━━ Provided records ━━

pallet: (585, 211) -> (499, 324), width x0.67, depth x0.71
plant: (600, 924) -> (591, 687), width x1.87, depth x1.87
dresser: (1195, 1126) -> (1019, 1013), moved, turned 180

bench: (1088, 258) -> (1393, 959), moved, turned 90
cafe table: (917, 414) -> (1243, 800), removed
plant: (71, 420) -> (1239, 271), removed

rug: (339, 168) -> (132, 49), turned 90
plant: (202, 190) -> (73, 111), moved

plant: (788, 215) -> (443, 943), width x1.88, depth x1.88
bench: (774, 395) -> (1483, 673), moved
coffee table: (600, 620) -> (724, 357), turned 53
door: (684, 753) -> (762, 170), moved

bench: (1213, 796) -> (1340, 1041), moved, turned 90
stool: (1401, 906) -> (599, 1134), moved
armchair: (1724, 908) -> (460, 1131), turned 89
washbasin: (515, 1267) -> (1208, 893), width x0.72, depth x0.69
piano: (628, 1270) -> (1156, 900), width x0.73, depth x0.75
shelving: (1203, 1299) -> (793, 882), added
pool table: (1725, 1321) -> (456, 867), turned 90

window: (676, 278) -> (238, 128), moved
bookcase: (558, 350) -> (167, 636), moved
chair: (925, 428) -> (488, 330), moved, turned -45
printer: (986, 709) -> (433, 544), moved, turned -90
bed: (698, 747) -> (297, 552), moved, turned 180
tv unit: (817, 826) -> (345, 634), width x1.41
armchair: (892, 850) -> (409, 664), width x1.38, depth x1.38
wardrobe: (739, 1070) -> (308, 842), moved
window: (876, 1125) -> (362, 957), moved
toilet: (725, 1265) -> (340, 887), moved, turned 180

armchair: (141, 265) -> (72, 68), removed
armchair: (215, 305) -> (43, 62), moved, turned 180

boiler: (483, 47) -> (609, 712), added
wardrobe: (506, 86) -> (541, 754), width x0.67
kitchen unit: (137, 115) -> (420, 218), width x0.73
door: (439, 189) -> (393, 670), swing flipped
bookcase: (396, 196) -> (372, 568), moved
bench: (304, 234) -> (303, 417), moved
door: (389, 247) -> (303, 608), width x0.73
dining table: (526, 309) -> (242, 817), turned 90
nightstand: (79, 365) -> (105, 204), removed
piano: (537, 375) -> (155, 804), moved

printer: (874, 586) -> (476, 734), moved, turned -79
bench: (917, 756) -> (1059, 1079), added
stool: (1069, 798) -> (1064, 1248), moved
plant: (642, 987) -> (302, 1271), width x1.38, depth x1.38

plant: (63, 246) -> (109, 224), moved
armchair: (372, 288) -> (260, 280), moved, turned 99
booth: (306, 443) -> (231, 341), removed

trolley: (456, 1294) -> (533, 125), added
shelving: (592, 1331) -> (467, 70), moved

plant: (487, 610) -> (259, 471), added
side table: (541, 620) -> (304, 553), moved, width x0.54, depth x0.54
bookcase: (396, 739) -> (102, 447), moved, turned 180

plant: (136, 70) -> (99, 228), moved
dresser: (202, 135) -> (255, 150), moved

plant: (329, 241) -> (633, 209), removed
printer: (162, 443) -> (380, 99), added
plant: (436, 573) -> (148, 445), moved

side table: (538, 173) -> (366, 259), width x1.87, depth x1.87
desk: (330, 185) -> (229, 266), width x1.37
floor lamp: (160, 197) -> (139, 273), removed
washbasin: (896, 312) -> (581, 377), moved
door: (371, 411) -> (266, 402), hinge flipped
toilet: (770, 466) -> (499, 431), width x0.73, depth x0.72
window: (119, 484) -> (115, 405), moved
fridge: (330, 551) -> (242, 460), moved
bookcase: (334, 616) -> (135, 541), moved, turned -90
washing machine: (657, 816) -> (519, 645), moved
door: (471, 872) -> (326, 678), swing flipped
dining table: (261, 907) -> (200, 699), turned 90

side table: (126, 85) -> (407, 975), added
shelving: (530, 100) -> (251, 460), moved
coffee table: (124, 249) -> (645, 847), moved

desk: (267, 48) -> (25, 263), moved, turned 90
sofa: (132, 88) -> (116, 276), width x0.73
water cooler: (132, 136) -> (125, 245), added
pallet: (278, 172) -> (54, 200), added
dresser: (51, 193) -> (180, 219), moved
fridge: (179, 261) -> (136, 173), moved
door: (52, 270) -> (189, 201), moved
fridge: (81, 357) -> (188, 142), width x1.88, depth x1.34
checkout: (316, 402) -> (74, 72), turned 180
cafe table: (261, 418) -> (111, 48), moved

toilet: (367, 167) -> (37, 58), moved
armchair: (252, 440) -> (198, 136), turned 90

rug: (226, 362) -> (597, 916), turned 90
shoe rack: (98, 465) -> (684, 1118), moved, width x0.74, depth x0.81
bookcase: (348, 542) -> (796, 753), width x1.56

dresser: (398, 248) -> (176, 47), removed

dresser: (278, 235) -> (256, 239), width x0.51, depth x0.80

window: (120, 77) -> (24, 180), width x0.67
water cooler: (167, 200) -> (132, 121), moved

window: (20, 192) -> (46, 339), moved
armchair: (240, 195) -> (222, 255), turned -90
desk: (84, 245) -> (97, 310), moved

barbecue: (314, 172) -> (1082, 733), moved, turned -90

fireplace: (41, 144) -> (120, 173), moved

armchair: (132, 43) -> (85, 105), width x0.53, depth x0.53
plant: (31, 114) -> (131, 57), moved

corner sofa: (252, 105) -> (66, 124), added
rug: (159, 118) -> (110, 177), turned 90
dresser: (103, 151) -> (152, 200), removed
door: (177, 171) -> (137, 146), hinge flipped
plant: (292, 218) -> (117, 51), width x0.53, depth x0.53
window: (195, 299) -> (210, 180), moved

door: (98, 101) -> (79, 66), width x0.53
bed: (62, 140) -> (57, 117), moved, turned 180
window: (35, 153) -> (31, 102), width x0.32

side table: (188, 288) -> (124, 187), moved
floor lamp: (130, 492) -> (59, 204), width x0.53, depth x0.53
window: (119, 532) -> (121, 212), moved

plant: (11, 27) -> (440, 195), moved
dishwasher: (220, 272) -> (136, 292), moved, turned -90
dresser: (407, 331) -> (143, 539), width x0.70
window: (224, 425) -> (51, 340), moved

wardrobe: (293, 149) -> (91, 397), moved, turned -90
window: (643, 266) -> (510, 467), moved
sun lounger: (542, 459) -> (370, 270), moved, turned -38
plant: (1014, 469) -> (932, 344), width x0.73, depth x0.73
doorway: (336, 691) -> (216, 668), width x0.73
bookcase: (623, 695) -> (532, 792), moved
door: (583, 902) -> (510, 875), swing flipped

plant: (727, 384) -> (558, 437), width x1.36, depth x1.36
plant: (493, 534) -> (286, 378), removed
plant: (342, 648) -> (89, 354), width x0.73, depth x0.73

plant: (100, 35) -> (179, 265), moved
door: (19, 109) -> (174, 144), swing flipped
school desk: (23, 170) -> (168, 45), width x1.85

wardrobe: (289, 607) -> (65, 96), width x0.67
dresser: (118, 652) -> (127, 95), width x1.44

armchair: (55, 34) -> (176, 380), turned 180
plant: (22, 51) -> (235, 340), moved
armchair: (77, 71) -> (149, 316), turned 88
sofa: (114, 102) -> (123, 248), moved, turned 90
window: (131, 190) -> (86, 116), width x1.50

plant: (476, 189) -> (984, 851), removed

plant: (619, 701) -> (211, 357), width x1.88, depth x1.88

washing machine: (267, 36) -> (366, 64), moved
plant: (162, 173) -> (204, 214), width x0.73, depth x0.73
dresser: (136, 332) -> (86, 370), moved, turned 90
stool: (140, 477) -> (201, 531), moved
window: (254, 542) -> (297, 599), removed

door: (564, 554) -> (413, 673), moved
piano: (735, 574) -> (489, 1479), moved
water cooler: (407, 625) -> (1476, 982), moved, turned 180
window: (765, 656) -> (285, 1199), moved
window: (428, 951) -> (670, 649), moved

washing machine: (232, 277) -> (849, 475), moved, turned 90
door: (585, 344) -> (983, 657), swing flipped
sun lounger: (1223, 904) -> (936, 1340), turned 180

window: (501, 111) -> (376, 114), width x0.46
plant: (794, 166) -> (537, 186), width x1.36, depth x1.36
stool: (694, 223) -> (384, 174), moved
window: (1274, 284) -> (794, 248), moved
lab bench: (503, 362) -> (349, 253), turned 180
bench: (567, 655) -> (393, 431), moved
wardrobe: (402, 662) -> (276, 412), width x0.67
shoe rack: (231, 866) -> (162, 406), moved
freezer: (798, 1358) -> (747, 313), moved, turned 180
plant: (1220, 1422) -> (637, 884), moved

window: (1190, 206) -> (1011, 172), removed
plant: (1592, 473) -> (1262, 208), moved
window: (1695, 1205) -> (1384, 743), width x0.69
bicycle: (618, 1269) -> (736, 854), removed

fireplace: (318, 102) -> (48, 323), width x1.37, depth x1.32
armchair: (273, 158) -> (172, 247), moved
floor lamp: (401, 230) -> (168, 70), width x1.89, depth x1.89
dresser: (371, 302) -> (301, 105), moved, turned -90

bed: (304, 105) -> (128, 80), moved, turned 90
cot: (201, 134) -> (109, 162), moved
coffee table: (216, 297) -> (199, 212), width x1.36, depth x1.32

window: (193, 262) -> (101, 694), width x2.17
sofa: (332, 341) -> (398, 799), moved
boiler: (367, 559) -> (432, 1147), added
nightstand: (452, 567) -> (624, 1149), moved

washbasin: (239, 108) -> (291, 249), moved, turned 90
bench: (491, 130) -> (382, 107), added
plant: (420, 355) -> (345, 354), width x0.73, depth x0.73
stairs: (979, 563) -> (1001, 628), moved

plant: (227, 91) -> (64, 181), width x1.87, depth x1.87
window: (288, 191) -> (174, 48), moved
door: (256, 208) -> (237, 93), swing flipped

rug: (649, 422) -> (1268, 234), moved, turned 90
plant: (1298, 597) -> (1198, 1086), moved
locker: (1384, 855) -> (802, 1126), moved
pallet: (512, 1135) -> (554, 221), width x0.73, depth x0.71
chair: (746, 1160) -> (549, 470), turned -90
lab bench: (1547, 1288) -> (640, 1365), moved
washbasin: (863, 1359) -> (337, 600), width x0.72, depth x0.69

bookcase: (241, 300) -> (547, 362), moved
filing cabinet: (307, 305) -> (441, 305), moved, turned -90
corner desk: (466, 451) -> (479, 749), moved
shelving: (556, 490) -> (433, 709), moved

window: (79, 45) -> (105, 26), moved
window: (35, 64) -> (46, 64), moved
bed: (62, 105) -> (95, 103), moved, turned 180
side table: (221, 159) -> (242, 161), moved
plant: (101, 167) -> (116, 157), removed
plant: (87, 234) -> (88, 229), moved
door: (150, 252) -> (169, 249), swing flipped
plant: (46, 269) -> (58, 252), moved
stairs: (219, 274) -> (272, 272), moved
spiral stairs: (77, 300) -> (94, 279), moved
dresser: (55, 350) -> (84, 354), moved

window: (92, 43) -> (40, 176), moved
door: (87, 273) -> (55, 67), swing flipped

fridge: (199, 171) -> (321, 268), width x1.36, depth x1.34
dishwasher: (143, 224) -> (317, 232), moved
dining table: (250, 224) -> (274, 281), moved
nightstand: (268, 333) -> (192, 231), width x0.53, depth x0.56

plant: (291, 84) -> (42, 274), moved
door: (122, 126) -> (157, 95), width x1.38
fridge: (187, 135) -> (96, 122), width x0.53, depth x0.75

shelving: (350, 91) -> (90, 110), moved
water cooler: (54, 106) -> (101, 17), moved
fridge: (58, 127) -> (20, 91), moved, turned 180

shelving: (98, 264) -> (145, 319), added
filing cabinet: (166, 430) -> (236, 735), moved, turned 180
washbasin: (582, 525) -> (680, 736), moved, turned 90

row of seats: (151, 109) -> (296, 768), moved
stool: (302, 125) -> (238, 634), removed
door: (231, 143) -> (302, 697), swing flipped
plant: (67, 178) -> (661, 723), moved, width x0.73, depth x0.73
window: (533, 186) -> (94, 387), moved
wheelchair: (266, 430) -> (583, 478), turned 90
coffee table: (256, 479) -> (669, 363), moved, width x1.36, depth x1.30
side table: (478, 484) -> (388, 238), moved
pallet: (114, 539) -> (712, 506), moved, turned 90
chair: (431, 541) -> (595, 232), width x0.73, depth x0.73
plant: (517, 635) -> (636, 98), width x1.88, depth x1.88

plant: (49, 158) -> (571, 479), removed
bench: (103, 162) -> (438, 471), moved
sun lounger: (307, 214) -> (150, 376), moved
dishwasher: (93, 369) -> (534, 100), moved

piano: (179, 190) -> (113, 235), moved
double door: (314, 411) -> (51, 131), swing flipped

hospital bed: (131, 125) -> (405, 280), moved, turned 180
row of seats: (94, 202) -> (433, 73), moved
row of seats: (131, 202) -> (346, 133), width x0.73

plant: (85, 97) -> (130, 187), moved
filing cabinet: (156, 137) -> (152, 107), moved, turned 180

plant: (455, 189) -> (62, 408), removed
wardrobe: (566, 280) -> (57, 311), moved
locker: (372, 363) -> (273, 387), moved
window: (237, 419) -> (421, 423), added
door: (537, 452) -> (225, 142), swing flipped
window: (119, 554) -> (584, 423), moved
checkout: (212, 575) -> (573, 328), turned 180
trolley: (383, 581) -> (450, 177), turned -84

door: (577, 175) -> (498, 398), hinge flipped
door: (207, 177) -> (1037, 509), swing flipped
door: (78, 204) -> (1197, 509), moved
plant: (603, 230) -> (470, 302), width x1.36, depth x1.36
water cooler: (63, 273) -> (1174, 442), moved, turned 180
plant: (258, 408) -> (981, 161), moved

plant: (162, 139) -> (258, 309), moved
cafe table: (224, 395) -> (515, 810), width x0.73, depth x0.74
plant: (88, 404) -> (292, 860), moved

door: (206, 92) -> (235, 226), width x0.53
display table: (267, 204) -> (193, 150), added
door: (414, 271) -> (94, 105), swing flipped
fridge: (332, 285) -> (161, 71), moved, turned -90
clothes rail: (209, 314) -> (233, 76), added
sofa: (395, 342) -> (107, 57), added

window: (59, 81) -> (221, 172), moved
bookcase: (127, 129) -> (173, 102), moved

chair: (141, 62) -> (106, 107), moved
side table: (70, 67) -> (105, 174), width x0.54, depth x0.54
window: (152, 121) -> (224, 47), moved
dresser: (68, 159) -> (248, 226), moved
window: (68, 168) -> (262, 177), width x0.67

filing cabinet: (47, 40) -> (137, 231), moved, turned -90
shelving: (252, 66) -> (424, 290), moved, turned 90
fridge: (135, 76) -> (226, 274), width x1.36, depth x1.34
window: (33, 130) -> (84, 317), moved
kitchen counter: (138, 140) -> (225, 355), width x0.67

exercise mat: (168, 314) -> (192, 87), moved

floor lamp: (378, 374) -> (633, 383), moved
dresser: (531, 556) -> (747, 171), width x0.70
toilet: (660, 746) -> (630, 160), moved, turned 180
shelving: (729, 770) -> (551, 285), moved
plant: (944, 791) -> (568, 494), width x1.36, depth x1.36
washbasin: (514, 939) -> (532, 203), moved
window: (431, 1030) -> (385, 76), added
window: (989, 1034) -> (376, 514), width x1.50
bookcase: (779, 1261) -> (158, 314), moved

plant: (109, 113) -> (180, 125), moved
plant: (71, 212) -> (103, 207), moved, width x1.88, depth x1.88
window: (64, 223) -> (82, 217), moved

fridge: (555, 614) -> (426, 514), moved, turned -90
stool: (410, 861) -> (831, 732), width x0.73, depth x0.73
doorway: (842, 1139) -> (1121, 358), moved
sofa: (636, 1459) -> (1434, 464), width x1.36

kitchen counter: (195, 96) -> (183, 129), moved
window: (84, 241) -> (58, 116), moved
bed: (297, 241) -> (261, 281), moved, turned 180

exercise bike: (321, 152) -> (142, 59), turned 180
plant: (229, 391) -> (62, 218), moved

━━━

-- Problem description --
Of the lines above, retype only those from the line containing "wardrobe: (739, 1070) -> (308, 842), moved" through the line containing "plant: (136, 70) -> (99, 228), moved", including both, exactly.

-- Exercise output --
wardrobe: (739, 1070) -> (308, 842), moved
window: (876, 1125) -> (362, 957), moved
toilet: (725, 1265) -> (340, 887), moved, turned 180

armchair: (141, 265) -> (72, 68), removed
armchair: (215, 305) -> (43, 62), moved, turned 180

boiler: (483, 47) -> (609, 712), added
wardrobe: (506, 86) -> (541, 754), width x0.67
kitchen unit: (137, 115) -> (420, 218), width x0.73
door: (439, 189) -> (393, 670), swing flipped
bookcase: (396, 196) -> (372, 568), moved
bench: (304, 234) -> (303, 417), moved
door: (389, 247) -> (303, 608), width x0.73
dining table: (526, 309) -> (242, 817), turned 90
nightstand: (79, 365) -> (105, 204), removed
piano: (537, 375) -> (155, 804), moved

printer: (874, 586) -> (476, 734), moved, turned -79
bench: (917, 756) -> (1059, 1079), added
stool: (1069, 798) -> (1064, 1248), moved
plant: (642, 987) -> (302, 1271), width x1.38, depth x1.38

plant: (63, 246) -> (109, 224), moved
armchair: (372, 288) -> (260, 280), moved, turned 99
booth: (306, 443) -> (231, 341), removed

trolley: (456, 1294) -> (533, 125), added
shelving: (592, 1331) -> (467, 70), moved

plant: (487, 610) -> (259, 471), added
side table: (541, 620) -> (304, 553), moved, width x0.54, depth x0.54
bookcase: (396, 739) -> (102, 447), moved, turned 180

plant: (136, 70) -> (99, 228), moved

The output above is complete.